What needs to be done | Can you copy out, unchanged, only the lines of the entries that begin at the one containing "whispered (492, 205)" and end after the one containing "forested [266, 1080]"?

══ Given data ══

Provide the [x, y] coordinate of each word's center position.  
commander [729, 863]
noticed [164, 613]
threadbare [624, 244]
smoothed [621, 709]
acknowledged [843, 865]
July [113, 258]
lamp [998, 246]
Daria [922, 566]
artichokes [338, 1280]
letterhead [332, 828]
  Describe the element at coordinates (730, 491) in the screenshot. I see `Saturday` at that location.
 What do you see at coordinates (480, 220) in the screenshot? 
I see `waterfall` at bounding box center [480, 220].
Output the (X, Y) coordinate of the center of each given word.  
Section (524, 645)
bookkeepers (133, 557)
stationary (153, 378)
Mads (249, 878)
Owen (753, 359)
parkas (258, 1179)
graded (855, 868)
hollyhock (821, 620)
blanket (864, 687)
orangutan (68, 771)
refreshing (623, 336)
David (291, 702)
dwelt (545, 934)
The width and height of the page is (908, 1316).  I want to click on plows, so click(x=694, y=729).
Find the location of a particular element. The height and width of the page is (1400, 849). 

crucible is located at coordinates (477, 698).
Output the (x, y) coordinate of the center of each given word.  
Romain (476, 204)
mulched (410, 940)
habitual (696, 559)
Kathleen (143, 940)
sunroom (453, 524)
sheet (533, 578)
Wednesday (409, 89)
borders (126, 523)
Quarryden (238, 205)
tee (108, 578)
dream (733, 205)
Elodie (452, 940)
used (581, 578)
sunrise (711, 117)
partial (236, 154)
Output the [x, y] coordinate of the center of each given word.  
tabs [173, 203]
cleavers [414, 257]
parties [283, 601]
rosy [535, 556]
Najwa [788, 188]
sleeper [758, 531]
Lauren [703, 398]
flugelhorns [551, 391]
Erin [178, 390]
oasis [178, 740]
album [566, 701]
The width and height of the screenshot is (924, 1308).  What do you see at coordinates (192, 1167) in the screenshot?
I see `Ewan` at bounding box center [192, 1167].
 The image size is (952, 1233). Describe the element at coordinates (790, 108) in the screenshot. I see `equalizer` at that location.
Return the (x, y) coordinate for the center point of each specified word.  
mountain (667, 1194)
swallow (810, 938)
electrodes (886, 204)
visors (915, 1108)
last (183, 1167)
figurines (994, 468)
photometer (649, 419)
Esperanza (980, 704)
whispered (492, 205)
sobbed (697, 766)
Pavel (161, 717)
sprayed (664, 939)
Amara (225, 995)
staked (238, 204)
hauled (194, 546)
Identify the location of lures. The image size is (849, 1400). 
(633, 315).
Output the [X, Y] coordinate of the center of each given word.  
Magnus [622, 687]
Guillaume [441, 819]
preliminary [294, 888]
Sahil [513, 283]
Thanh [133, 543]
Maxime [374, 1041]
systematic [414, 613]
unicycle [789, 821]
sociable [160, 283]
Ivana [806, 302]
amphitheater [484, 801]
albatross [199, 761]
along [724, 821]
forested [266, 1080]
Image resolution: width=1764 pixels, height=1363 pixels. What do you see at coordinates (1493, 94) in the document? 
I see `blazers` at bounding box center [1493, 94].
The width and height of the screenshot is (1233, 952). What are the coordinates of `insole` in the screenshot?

═══

Written response |
whispered (492, 205)
sobbed (697, 766)
Pavel (161, 717)
sprayed (664, 939)
Amara (225, 995)
staked (238, 204)
hauled (194, 546)
Identify the location of lures. The image size is (849, 1400). 
(633, 315).
Output the [X, Y] coordinate of the center of each given word.  
Magnus [622, 687]
Guillaume [441, 819]
preliminary [294, 888]
Sahil [513, 283]
Thanh [133, 543]
Maxime [374, 1041]
systematic [414, 613]
unicycle [789, 821]
sociable [160, 283]
Ivana [806, 302]
amphitheater [484, 801]
albatross [199, 761]
along [724, 821]
forested [266, 1080]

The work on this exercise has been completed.